:: Input data ::

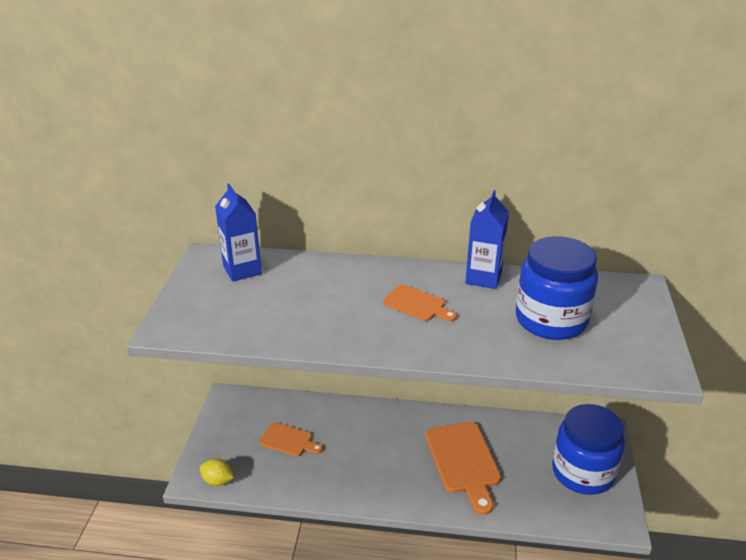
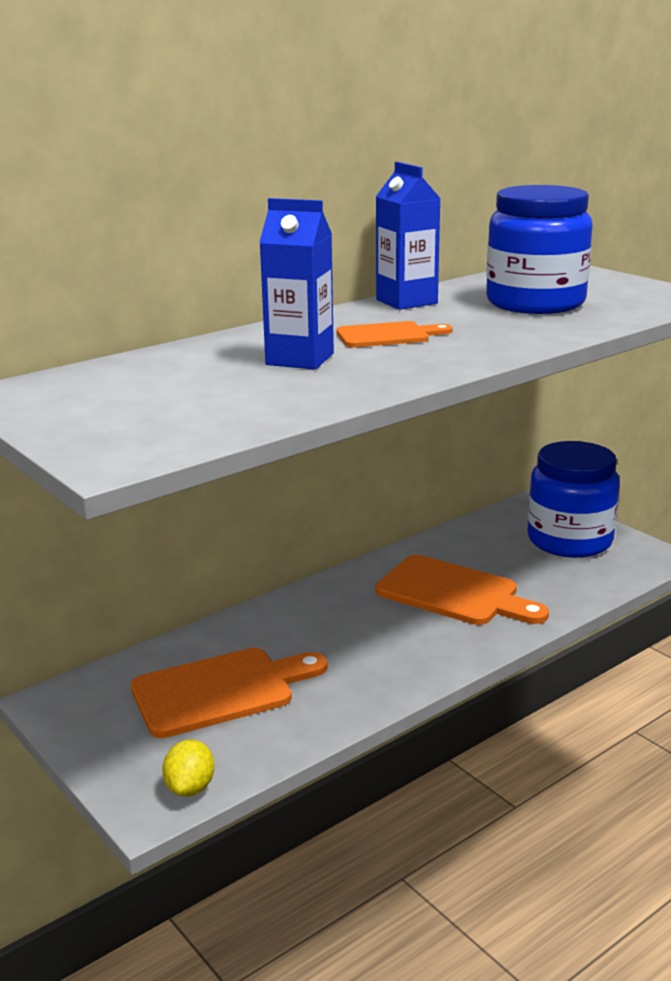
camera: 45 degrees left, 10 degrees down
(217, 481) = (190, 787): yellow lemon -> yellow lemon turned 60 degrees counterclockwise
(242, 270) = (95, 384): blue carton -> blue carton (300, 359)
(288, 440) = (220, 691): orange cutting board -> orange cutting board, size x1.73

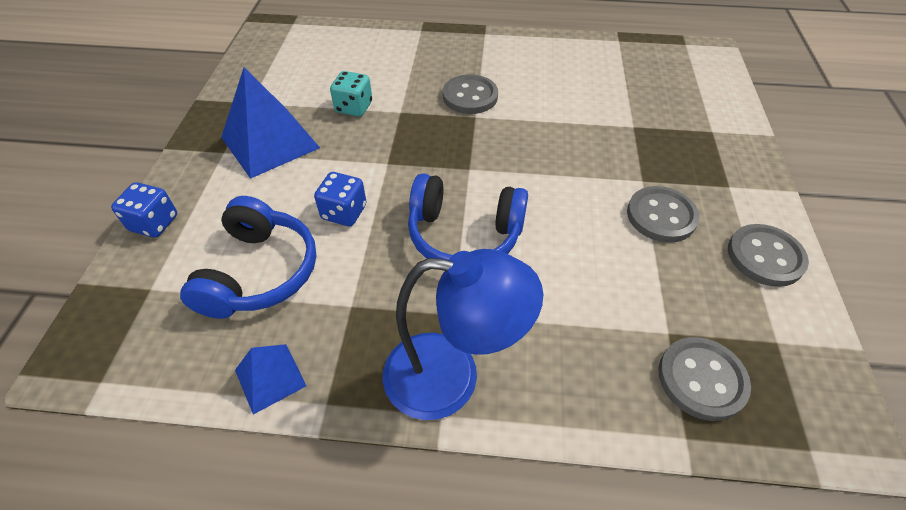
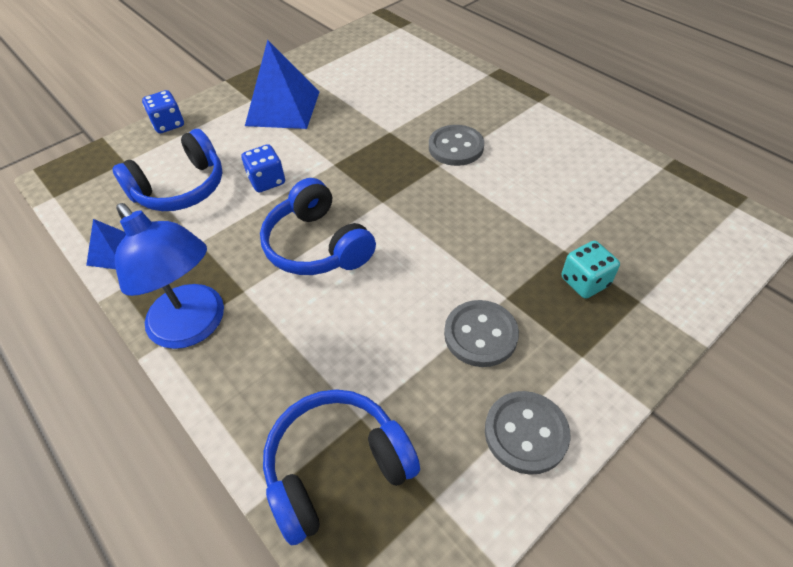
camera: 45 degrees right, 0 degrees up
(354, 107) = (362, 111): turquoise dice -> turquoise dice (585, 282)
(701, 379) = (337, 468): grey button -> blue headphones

:::

# [Exercise aim]
Return the full set of lines above word for word and with no pictures.

# [Answer to this task]
camera: 45 degrees left, 10 degrees down
(217, 481) = (190, 787): yellow lemon -> yellow lemon turned 60 degrees counterclockwise
(242, 270) = (95, 384): blue carton -> blue carton (300, 359)
(288, 440) = (220, 691): orange cutting board -> orange cutting board, size x1.73

camera: 45 degrees right, 0 degrees up
(354, 107) = (362, 111): turquoise dice -> turquoise dice (585, 282)
(701, 379) = (337, 468): grey button -> blue headphones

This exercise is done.